→ Records provided:
— begin —

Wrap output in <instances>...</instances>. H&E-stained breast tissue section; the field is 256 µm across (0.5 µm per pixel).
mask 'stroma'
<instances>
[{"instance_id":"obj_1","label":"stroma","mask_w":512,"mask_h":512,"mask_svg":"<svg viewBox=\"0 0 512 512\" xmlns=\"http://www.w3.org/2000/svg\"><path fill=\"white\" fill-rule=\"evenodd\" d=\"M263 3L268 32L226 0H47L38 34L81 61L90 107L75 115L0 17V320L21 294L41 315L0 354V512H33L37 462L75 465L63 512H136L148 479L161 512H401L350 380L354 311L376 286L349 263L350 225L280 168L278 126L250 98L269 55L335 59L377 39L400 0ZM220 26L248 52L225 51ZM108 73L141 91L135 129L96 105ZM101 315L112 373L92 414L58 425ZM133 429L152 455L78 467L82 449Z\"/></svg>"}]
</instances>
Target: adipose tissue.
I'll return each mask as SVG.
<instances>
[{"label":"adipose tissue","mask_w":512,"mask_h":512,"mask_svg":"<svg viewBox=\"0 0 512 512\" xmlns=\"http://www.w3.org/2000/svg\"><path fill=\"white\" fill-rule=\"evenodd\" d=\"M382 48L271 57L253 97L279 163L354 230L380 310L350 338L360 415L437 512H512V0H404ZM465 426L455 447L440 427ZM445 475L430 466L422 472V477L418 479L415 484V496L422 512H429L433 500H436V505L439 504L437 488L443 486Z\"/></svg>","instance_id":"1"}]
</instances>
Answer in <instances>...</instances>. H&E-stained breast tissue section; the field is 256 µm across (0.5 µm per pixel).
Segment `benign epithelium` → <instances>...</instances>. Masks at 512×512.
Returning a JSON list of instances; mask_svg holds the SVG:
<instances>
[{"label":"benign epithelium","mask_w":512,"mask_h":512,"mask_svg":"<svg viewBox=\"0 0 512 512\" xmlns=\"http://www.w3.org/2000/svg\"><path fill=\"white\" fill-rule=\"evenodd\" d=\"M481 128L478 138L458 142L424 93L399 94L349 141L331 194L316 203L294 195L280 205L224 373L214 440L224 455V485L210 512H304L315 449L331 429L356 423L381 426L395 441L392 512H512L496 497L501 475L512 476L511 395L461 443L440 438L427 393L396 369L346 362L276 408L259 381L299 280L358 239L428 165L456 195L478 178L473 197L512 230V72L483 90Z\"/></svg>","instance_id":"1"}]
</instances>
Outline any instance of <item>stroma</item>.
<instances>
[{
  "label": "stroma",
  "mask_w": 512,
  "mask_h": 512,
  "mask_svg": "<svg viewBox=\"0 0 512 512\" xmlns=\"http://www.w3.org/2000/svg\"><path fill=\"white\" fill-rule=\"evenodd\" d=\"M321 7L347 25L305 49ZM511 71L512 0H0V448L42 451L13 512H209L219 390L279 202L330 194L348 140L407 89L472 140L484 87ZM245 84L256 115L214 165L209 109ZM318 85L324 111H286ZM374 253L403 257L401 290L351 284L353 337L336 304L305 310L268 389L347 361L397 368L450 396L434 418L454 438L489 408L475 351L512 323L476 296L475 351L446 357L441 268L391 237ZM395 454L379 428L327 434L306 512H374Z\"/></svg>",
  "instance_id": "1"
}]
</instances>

— end —

→ Do this: Using the listing above, reproduce each line without omission.

→ Final result:
Wrap output in <instances>...</instances>. H&E-stained breast tissue section; the field is 256 µm across (0.5 µm per pixel).
mask 'stroma'
<instances>
[{"instance_id":"obj_1","label":"stroma","mask_w":512,"mask_h":512,"mask_svg":"<svg viewBox=\"0 0 512 512\" xmlns=\"http://www.w3.org/2000/svg\"><path fill=\"white\" fill-rule=\"evenodd\" d=\"M263 3L268 32L226 0H47L38 34L81 61L90 107L75 115L0 17V320L21 294L41 315L0 354V512H33L37 462L75 465L63 512H136L148 479L161 512H401L350 380L354 311L376 286L349 263L350 225L280 168L278 126L250 98L269 55L335 59L377 39L400 0ZM220 26L248 52L225 51ZM108 73L141 91L135 129L96 105ZM101 315L112 373L92 414L58 425ZM133 429L152 455L78 467L82 449Z\"/></svg>"}]
</instances>
Target: adipose tissue.
I'll return each mask as SVG.
<instances>
[{"label":"adipose tissue","mask_w":512,"mask_h":512,"mask_svg":"<svg viewBox=\"0 0 512 512\" xmlns=\"http://www.w3.org/2000/svg\"><path fill=\"white\" fill-rule=\"evenodd\" d=\"M382 48L271 57L253 97L279 163L354 230L380 310L350 338L360 415L437 512H512V0H404ZM465 426L455 447L440 427ZM445 475L430 466L422 472V477L418 479L415 484V496L422 512H429L433 500H436V505L439 504L437 488L443 486Z\"/></svg>","instance_id":"1"}]
</instances>
Answer in <instances>...</instances>. H&E-stained breast tissue section; the field is 256 µm across (0.5 µm per pixel).
Segment `benign epithelium` → <instances>...</instances>. Masks at 512×512.
Returning a JSON list of instances; mask_svg holds the SVG:
<instances>
[{"label":"benign epithelium","mask_w":512,"mask_h":512,"mask_svg":"<svg viewBox=\"0 0 512 512\" xmlns=\"http://www.w3.org/2000/svg\"><path fill=\"white\" fill-rule=\"evenodd\" d=\"M481 128L478 138L458 142L424 93L399 94L349 141L331 194L316 203L294 195L280 205L224 373L214 440L224 455V485L210 512H304L315 449L331 429L356 423L381 426L395 441L392 512H512L496 497L501 475L512 476L511 395L461 443L440 438L427 393L396 369L346 362L276 408L259 381L299 280L358 239L428 165L456 195L478 178L473 197L512 230V72L483 90Z\"/></svg>","instance_id":"1"}]
</instances>
Outline any instance of <item>stroma</item>.
<instances>
[{
  "label": "stroma",
  "mask_w": 512,
  "mask_h": 512,
  "mask_svg": "<svg viewBox=\"0 0 512 512\" xmlns=\"http://www.w3.org/2000/svg\"><path fill=\"white\" fill-rule=\"evenodd\" d=\"M321 7L347 25L305 49ZM511 71L512 0H0V448L42 451L13 512H209L219 390L279 202L330 194L348 140L407 89L472 140L484 87ZM245 84L256 115L214 165L209 109ZM318 85L324 111H286ZM374 253L403 257L401 290L351 284L353 337L336 304L305 310L268 389L347 361L397 368L450 396L434 418L454 438L489 408L475 351L512 323L476 296L475 351L446 357L441 268L391 237ZM395 454L379 428L327 434L306 512H374Z\"/></svg>",
  "instance_id": "1"
}]
</instances>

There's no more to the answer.